● GOAL OF THE EXERCISE
Look through the records below for the line with "R210: 3k (GND, N006) -> 3k (GND, N014)". Return that line and each one after it up to and including the line with "V1: 1.8V (plus", exactly.

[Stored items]
=====

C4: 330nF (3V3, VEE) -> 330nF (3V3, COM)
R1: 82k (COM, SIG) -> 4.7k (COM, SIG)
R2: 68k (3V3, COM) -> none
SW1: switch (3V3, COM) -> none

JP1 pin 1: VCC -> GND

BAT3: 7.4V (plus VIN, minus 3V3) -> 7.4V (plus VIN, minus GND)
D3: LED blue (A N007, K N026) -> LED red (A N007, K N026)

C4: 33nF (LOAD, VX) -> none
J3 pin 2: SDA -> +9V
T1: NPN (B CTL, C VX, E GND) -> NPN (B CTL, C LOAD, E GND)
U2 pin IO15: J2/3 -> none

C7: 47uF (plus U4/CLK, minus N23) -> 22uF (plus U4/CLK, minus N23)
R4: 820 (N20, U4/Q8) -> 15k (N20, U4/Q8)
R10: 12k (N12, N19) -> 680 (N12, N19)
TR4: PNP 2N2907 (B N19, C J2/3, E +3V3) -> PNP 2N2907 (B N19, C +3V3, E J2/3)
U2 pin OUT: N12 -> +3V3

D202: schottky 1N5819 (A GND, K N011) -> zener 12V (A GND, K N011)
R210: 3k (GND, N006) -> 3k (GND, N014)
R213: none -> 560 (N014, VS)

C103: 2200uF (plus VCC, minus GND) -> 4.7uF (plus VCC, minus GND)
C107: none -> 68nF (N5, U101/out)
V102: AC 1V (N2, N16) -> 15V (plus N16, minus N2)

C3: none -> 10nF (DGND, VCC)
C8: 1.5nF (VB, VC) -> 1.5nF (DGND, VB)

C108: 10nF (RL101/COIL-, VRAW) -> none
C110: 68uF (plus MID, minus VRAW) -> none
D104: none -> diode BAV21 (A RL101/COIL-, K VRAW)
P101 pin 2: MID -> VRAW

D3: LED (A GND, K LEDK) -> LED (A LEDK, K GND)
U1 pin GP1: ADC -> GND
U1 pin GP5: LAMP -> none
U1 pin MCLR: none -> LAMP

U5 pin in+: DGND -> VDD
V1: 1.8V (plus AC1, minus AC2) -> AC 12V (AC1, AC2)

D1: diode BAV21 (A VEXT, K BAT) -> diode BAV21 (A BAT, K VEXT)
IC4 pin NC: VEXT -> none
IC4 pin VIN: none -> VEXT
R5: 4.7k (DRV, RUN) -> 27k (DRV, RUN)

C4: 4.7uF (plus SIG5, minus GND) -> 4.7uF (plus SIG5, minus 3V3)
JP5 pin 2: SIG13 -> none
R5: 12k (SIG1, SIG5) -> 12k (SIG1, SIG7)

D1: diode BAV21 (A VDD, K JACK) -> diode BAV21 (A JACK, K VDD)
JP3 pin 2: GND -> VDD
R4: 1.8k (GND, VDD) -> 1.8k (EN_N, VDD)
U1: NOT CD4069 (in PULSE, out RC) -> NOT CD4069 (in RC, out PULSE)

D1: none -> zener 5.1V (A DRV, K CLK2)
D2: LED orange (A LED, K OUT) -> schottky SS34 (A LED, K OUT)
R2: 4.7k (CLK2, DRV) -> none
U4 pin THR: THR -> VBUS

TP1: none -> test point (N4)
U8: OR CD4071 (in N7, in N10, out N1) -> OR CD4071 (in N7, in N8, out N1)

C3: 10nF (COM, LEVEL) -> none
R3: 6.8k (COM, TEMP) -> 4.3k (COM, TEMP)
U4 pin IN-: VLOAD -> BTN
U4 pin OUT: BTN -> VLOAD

=====

● TASK RESULT
R210: 3k (GND, N006) -> 3k (GND, N014)
R213: none -> 560 (N014, VS)

C103: 2200uF (plus VCC, minus GND) -> 4.7uF (plus VCC, minus GND)
C107: none -> 68nF (N5, U101/out)
V102: AC 1V (N2, N16) -> 15V (plus N16, minus N2)

C3: none -> 10nF (DGND, VCC)
C8: 1.5nF (VB, VC) -> 1.5nF (DGND, VB)

C108: 10nF (RL101/COIL-, VRAW) -> none
C110: 68uF (plus MID, minus VRAW) -> none
D104: none -> diode BAV21 (A RL101/COIL-, K VRAW)
P101 pin 2: MID -> VRAW

D3: LED (A GND, K LEDK) -> LED (A LEDK, K GND)
U1 pin GP1: ADC -> GND
U1 pin GP5: LAMP -> none
U1 pin MCLR: none -> LAMP

U5 pin in+: DGND -> VDD
V1: 1.8V (plus AC1, minus AC2) -> AC 12V (AC1, AC2)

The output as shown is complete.